>>>>>
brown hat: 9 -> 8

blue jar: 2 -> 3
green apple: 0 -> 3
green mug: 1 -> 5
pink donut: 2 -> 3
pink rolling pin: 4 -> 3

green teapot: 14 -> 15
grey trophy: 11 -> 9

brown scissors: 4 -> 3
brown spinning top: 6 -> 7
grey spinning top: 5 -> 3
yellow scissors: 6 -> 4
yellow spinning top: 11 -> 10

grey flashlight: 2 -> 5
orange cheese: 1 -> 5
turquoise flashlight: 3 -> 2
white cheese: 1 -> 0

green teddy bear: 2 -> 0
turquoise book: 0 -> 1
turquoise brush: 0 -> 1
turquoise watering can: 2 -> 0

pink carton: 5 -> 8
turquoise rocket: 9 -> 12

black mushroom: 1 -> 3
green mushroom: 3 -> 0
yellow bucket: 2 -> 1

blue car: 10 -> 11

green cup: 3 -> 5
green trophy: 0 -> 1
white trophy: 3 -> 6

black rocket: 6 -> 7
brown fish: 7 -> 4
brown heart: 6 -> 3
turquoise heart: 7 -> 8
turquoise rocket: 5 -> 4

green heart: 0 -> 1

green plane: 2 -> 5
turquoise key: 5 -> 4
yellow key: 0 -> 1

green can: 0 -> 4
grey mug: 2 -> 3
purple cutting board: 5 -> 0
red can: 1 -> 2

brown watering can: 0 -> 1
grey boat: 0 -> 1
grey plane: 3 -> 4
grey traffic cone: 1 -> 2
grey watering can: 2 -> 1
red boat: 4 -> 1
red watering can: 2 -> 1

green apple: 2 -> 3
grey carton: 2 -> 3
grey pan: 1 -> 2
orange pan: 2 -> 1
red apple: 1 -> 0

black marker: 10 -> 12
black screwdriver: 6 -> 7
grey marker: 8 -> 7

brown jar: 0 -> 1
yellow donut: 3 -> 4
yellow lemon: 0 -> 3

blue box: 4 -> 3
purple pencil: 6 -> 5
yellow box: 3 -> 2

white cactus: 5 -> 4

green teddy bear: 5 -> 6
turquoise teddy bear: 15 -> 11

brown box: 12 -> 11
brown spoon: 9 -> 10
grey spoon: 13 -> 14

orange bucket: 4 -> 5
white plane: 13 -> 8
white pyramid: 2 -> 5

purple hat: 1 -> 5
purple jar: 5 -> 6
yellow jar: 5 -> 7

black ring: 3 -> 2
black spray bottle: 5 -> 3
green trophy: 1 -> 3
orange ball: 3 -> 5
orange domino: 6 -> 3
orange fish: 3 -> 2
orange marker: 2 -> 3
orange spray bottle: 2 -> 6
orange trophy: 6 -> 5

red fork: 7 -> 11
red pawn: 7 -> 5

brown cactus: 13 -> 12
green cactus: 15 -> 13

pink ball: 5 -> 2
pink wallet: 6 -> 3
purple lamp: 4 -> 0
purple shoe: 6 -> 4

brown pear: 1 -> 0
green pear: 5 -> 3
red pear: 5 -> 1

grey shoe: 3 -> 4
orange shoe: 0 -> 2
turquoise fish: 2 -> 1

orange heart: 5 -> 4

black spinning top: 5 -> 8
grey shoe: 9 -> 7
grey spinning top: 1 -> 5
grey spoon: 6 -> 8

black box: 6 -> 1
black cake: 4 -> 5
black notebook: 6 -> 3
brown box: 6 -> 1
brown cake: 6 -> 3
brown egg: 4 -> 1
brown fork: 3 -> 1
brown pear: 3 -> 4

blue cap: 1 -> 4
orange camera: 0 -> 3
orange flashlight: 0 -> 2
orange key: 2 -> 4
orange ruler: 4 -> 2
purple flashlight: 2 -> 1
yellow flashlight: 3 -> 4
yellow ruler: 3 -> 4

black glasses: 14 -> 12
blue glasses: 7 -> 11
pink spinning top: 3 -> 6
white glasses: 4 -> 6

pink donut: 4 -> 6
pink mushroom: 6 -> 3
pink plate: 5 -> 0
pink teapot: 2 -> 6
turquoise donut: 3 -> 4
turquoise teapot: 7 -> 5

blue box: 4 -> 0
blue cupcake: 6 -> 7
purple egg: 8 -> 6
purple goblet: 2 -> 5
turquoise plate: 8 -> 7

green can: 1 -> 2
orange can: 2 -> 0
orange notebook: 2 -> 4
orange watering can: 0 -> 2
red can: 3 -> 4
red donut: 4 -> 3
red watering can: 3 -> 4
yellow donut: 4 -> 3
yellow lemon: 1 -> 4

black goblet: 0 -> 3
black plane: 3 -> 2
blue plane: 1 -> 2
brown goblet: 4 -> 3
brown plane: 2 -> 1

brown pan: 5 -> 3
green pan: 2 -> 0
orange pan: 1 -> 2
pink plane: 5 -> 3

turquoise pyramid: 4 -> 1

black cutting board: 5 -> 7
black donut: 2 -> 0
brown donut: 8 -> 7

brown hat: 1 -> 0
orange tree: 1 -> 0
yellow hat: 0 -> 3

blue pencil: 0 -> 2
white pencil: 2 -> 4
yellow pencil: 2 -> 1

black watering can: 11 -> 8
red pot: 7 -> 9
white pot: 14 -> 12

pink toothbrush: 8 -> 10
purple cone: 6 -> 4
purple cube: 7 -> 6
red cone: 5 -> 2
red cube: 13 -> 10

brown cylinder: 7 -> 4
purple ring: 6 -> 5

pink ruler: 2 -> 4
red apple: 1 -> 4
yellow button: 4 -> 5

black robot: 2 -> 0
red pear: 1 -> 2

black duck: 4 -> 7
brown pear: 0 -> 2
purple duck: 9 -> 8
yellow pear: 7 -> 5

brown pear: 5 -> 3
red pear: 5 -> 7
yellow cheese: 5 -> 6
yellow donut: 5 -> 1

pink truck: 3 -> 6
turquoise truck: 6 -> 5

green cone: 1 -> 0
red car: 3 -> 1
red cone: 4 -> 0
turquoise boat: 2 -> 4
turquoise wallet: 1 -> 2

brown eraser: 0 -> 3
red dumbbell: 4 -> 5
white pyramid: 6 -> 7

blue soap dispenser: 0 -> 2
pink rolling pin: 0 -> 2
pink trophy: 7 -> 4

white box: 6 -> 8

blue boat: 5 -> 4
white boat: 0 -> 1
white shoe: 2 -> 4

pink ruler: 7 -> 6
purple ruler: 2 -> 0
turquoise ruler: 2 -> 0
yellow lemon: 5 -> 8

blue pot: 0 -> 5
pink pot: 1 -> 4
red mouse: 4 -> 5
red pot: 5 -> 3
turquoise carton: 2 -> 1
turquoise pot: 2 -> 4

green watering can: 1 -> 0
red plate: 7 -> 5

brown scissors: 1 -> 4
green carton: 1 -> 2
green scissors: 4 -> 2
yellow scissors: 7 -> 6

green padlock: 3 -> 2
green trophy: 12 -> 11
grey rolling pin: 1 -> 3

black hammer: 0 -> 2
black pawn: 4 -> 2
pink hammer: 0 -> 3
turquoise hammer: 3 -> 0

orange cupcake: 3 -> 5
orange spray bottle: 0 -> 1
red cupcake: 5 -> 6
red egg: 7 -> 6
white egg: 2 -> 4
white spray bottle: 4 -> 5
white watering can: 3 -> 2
<<<<<
From the data above, output exactly the lines between the one containing "pink plate: 5 -> 0" and the one containing "pink plane: 5 -> 3", counting both of them.

pink plate: 5 -> 0
pink teapot: 2 -> 6
turquoise donut: 3 -> 4
turquoise teapot: 7 -> 5

blue box: 4 -> 0
blue cupcake: 6 -> 7
purple egg: 8 -> 6
purple goblet: 2 -> 5
turquoise plate: 8 -> 7

green can: 1 -> 2
orange can: 2 -> 0
orange notebook: 2 -> 4
orange watering can: 0 -> 2
red can: 3 -> 4
red donut: 4 -> 3
red watering can: 3 -> 4
yellow donut: 4 -> 3
yellow lemon: 1 -> 4

black goblet: 0 -> 3
black plane: 3 -> 2
blue plane: 1 -> 2
brown goblet: 4 -> 3
brown plane: 2 -> 1

brown pan: 5 -> 3
green pan: 2 -> 0
orange pan: 1 -> 2
pink plane: 5 -> 3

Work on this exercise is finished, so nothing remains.